* [What the task requires] Search the data for the string "zielony" and copy each line in which it appears.

++++ Data to use

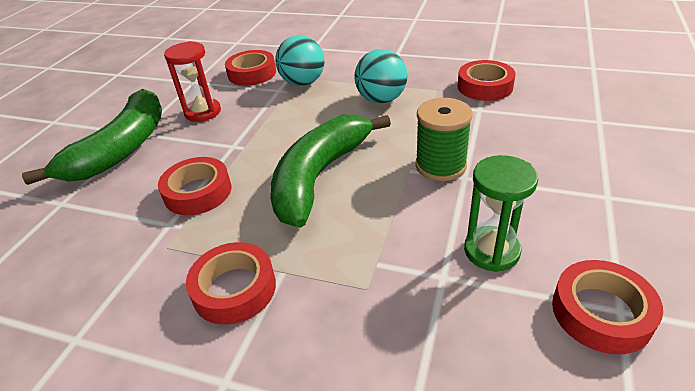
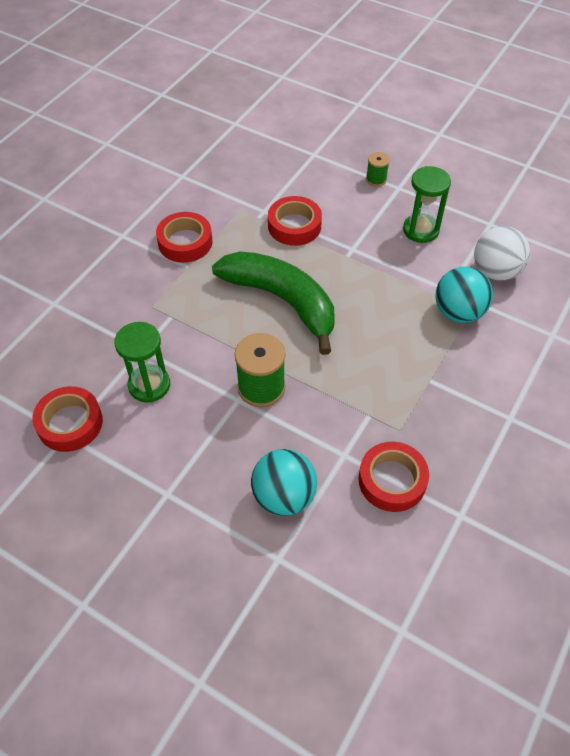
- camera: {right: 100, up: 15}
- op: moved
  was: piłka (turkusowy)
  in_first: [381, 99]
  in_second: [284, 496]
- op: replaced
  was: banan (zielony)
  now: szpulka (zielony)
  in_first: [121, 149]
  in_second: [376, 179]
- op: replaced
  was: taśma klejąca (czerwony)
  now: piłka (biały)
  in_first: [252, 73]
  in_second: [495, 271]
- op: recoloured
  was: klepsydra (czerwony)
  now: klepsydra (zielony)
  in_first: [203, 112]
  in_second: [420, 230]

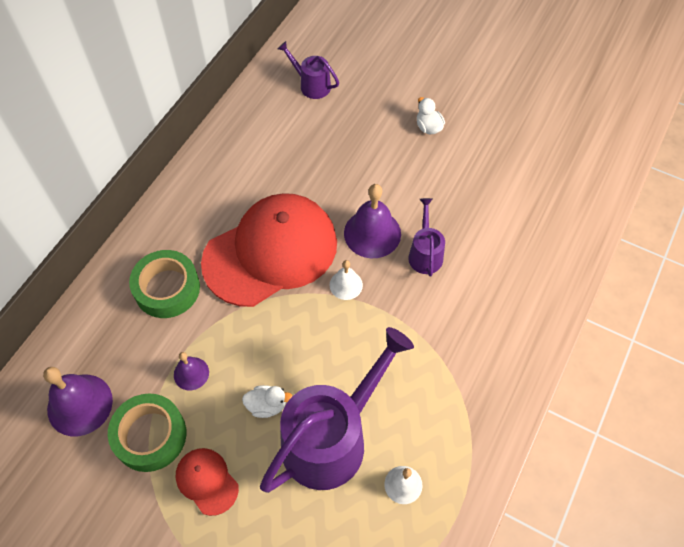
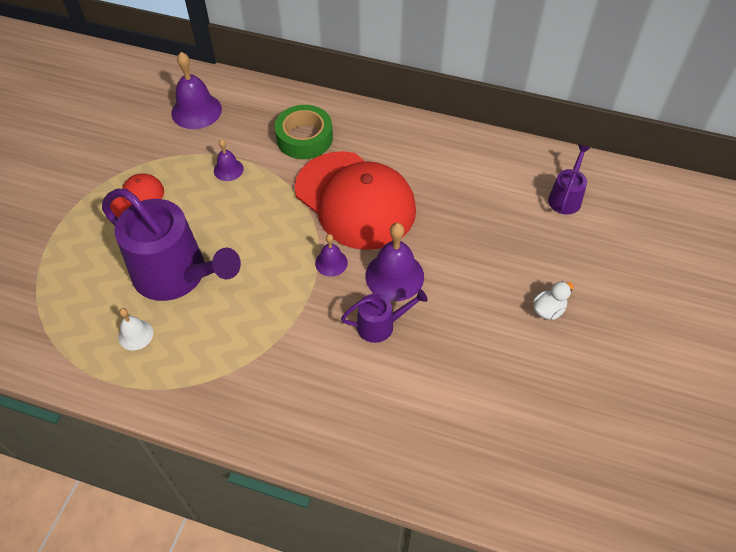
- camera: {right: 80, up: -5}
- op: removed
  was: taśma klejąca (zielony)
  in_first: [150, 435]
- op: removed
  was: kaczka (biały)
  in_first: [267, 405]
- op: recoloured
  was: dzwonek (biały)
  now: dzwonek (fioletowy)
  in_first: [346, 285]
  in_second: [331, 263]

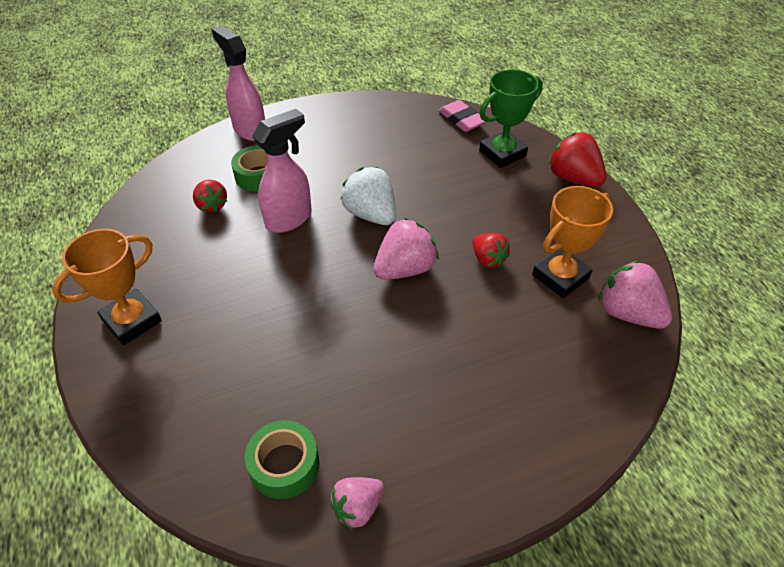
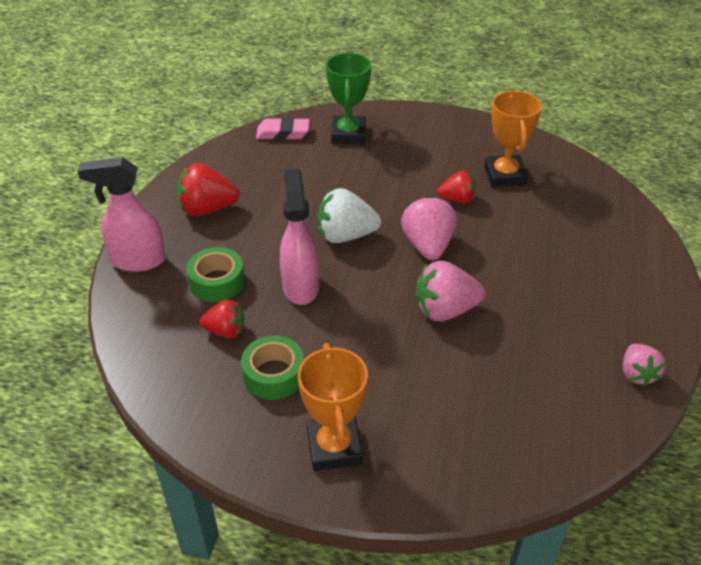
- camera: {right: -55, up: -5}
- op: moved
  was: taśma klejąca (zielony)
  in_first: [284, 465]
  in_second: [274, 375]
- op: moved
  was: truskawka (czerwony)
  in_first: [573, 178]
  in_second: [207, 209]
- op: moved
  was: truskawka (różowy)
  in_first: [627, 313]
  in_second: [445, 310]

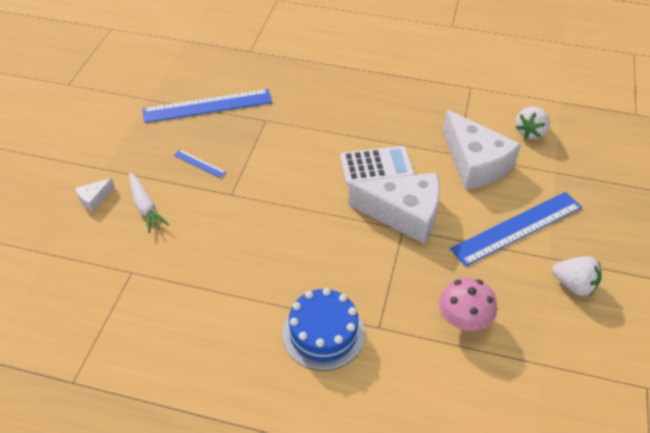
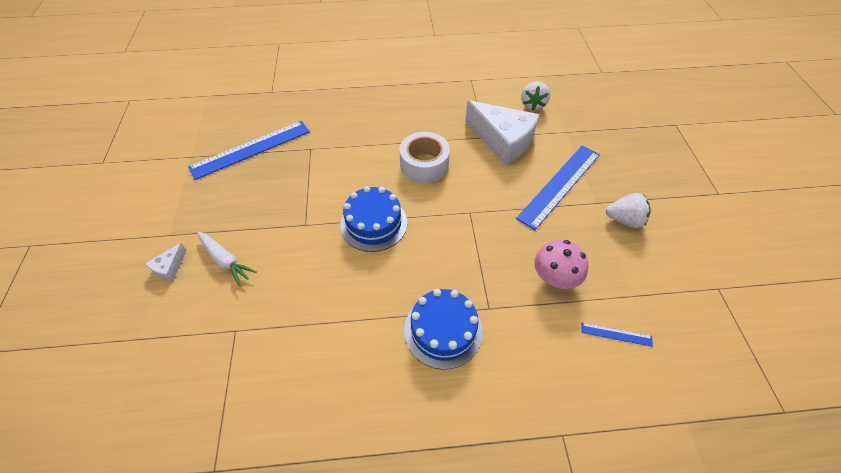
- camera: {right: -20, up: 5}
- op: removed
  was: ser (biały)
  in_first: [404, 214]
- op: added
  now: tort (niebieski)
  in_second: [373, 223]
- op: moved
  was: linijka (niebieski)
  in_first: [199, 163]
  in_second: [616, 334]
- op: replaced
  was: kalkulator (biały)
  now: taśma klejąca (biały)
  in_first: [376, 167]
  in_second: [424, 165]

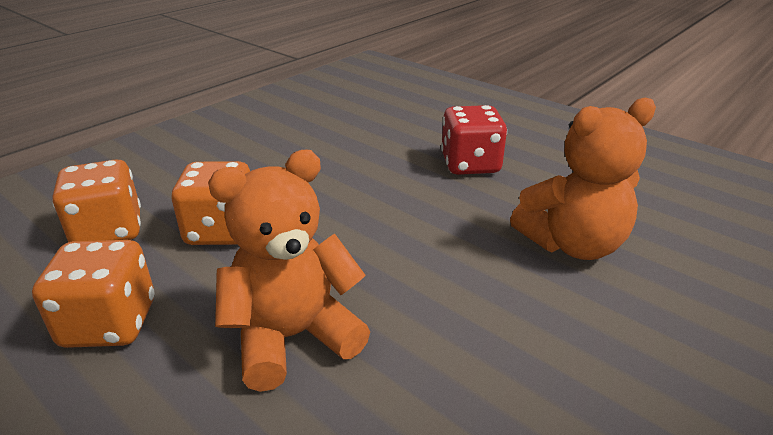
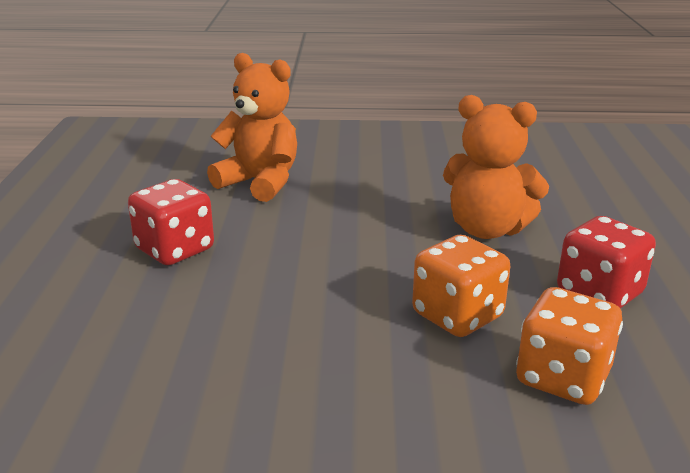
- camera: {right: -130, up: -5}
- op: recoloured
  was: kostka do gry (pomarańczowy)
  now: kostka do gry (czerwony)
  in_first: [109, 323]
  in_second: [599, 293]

++++++++

* [Your solution]
  was: banan (zielony)
  now: szpulka (zielony)
  now: klepsydra (zielony)
  was: taśma klejąca (zielony)
  was: taśma klejąca (zielony)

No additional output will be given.